[Object state change records]
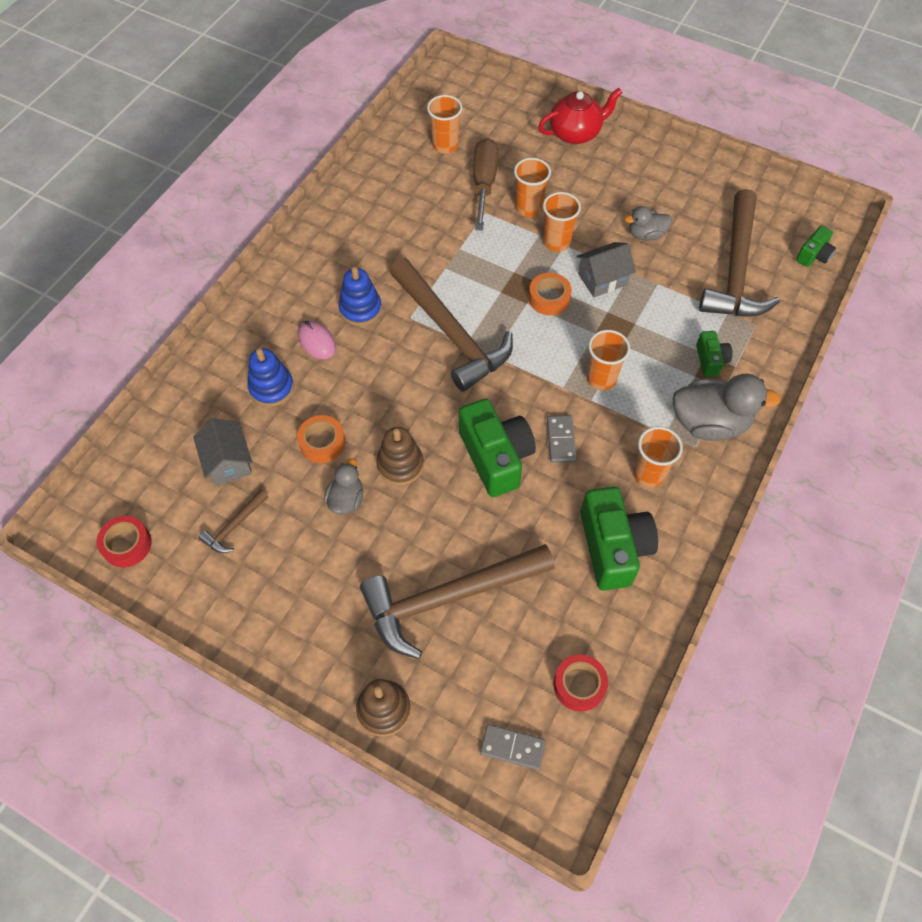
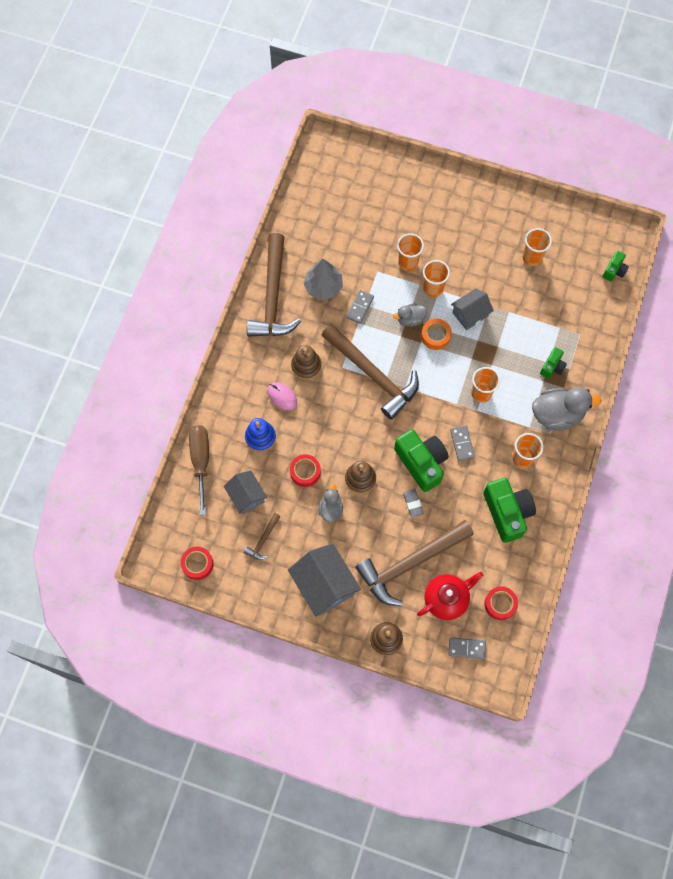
camera: 10 degrees left, 10 degrees up
(308, 607) = (324, 585): none -> grey house
(322, 443) = (305, 472): orange tape -> red tape
(360, 309) = (306, 366): blue stacking toy -> brown stacking toy
(409, 220) = (323, 286): none -> grey tree
(445, 145) = (336, 216): orange cup -> orange cup (532, 257)
(452, 250) = (360, 307): none -> grey domino
(471, 511) = (413, 504): none -> grey eraser
(484, 184) = (371, 246): brown screwdriver -> brown screwdriver (201, 461)
(576, 133) = (431, 189): red teapot -> red teapot (446, 599)
(646, 235) = (495, 272): grey duck -> grey duck (410, 319)
(710, 360) = (552, 367): green camera -> green camera turned 45 degrees clockwise
(735, 270) = (561, 292): brown hammer -> brown hammer (272, 297)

PROBLEM STATEMENT
Which lines in the records above include the word "degrees"? Copy them out.

PROBLEM SOLUTION
camera: 10 degrees left, 10 degrees up
(710, 360) = (552, 367): green camera -> green camera turned 45 degrees clockwise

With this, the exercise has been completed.